* **Exercise objective**
Of all the entries below, only the lines from the one with "(732, 300) = (703, 417): green pot -> none" up to and including the one with "(505, 218) = (685, 273): orange" are to be duplicated exactly.

* **Material for the task**
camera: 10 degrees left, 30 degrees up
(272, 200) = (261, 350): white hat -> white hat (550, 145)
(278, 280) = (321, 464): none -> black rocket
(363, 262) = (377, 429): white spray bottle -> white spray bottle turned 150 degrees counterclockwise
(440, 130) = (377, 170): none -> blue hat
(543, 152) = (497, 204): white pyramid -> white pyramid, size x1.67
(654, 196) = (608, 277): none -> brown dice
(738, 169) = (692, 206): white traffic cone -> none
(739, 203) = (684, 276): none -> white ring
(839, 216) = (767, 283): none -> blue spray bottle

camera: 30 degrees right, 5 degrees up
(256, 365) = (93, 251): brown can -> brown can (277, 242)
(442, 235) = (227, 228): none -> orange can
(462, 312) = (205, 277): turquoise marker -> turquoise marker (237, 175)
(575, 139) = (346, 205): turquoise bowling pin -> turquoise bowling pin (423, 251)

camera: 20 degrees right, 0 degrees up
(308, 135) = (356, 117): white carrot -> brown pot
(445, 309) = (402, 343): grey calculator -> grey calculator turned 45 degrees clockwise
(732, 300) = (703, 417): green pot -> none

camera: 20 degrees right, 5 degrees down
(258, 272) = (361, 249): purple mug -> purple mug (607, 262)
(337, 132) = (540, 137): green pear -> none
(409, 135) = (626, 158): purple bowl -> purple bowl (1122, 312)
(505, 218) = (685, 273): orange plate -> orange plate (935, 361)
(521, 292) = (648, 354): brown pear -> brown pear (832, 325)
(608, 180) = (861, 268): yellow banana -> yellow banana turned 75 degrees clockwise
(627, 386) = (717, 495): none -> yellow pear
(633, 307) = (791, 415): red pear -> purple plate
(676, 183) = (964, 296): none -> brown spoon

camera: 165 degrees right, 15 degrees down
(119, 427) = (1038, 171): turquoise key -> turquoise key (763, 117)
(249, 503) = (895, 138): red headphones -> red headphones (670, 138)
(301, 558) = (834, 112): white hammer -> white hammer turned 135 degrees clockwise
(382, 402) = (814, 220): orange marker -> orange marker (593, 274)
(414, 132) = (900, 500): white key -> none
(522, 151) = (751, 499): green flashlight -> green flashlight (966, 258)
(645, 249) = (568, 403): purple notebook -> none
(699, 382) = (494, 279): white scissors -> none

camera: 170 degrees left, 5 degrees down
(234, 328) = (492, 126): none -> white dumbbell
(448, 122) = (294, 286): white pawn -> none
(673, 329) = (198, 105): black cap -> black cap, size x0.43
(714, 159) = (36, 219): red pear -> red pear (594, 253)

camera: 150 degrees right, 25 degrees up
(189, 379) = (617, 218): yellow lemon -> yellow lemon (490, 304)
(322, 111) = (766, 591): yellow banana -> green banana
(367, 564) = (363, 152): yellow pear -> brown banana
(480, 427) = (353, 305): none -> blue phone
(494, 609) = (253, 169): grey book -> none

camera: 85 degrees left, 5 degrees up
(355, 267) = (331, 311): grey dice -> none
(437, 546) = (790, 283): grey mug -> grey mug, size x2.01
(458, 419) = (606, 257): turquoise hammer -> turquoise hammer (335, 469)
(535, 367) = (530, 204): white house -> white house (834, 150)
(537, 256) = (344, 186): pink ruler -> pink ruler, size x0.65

* **Answer to the exercise**
(732, 300) = (703, 417): green pot -> none

camera: 20 degrees right, 5 degrees down
(258, 272) = (361, 249): purple mug -> purple mug (607, 262)
(337, 132) = (540, 137): green pear -> none
(409, 135) = (626, 158): purple bowl -> purple bowl (1122, 312)
(505, 218) = (685, 273): orange plate -> orange plate (935, 361)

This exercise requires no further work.